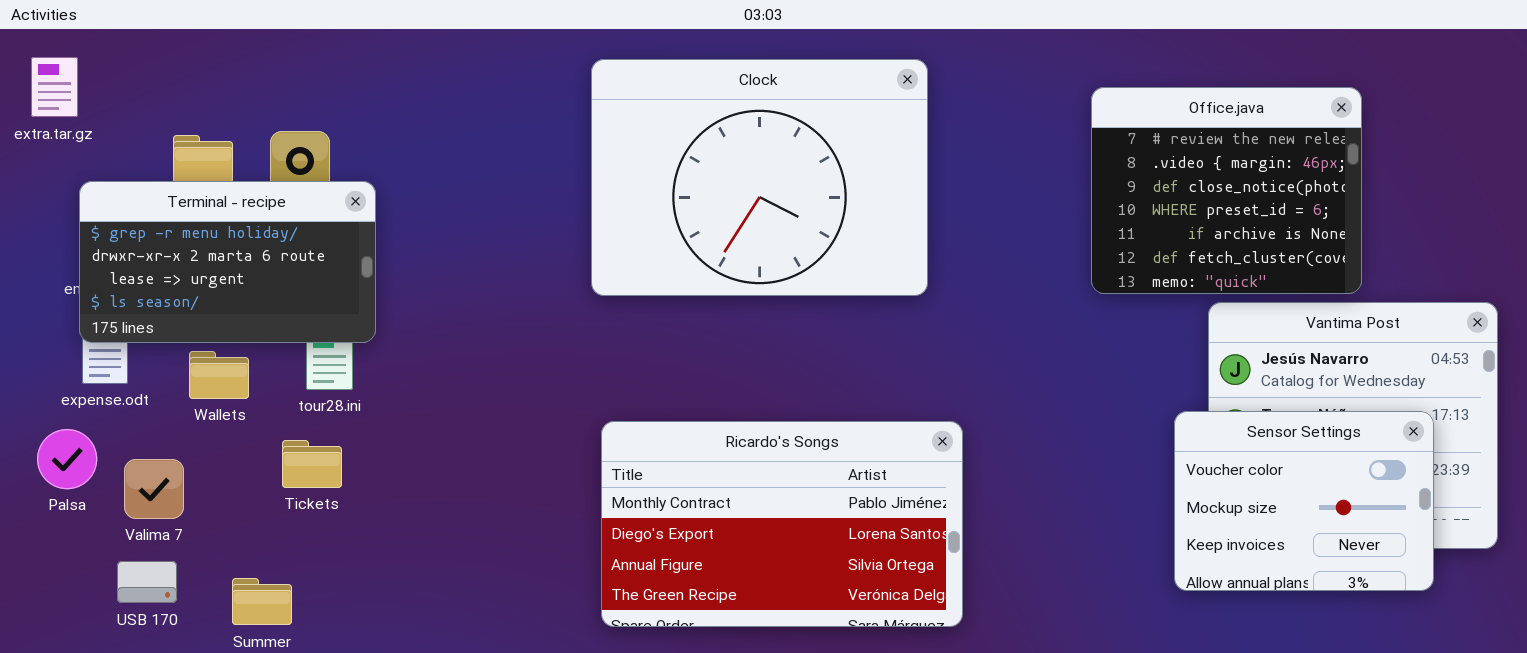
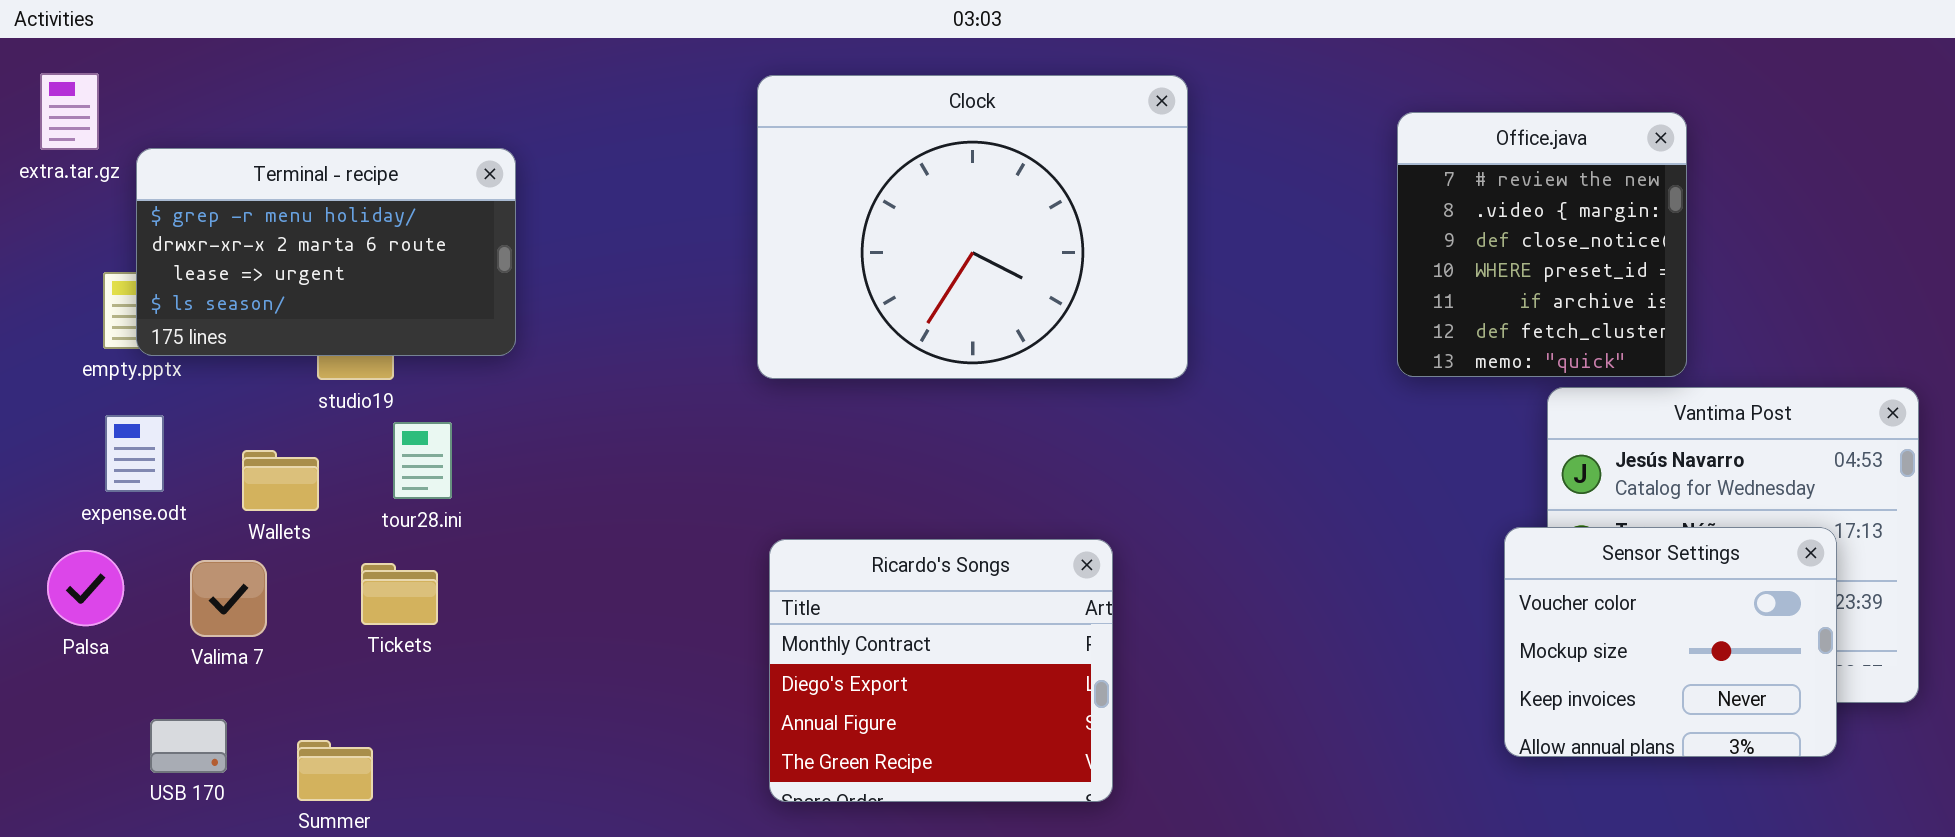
Office.java: [1091,87,1362,294] -> [1397,112,1687,377], resized
Terminal - recipe: [79,181,376,343] -> [136,148,516,356], moved
Ricardo's Songs: [601,421,963,627] -> [769,539,1113,802], resized
Valima 7: [124,459,184,519] -> [190,560,267,637], moved

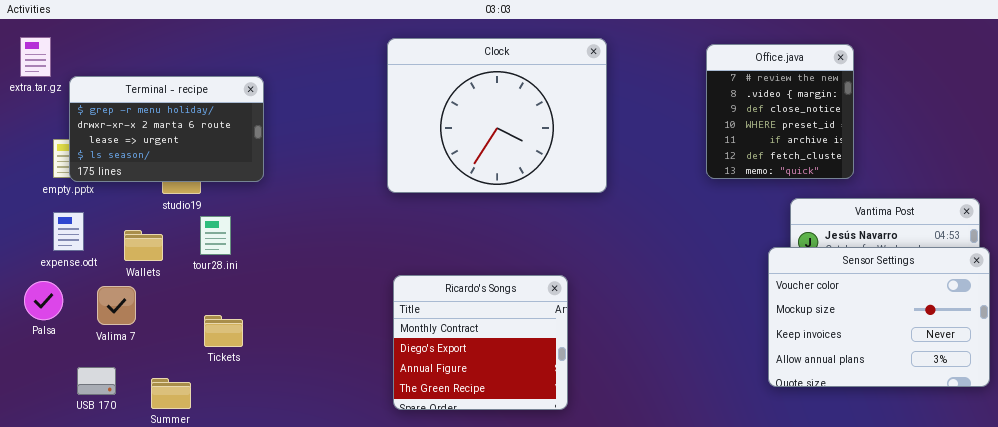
Office.java: [1397,112,1687,377] -> [706,44,854,179], moved
Sensor Settings: [1504,527,1837,757] -> [768,247,990,387], resized
Tickets: [361,563,438,625] -> [204,315,243,347], moved

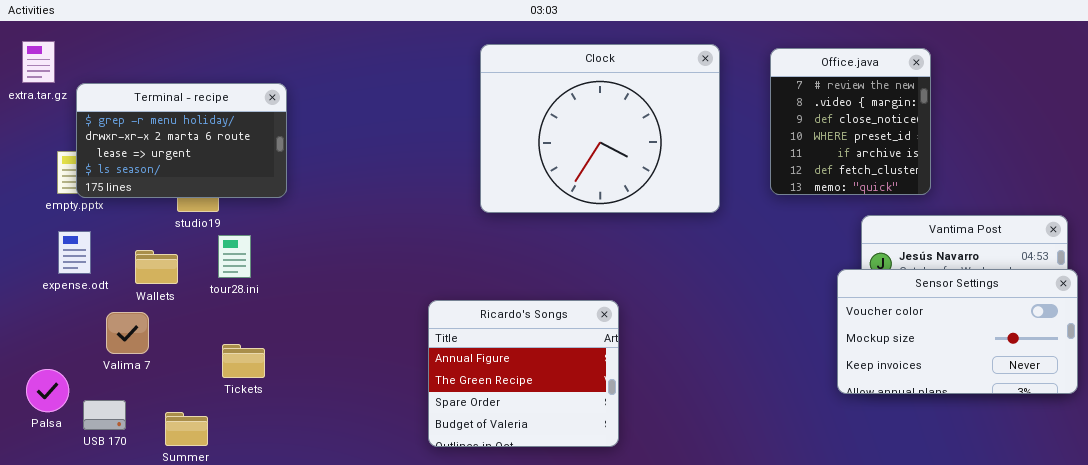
Clock: [387,38,607,193] -> [480,44,720,213], moved
Sensor Settings: [768,247,990,387] -> [837,269,1078,394], resized
Ricardo's Songs: [393,275,568,410] -> [428,300,619,447], scrolled down 2 rows
Palsa: [24,281,63,320] -> [26,369,69,412], moved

════

• [What the exercise asks]: In the copy, each entry above must match exactly, and no picture may be carried over.

• [Task result]:
Office.java: [1091,87,1362,294] -> [1397,112,1687,377], resized
Terminal - recipe: [79,181,376,343] -> [136,148,516,356], moved
Ricardo's Songs: [601,421,963,627] -> [769,539,1113,802], resized
Valima 7: [124,459,184,519] -> [190,560,267,637], moved

Office.java: [1397,112,1687,377] -> [706,44,854,179], moved
Sensor Settings: [1504,527,1837,757] -> [768,247,990,387], resized
Tickets: [361,563,438,625] -> [204,315,243,347], moved

Clock: [387,38,607,193] -> [480,44,720,213], moved
Sensor Settings: [768,247,990,387] -> [837,269,1078,394], resized
Ricardo's Songs: [393,275,568,410] -> [428,300,619,447], scrolled down 2 rows
Palsa: [24,281,63,320] -> [26,369,69,412], moved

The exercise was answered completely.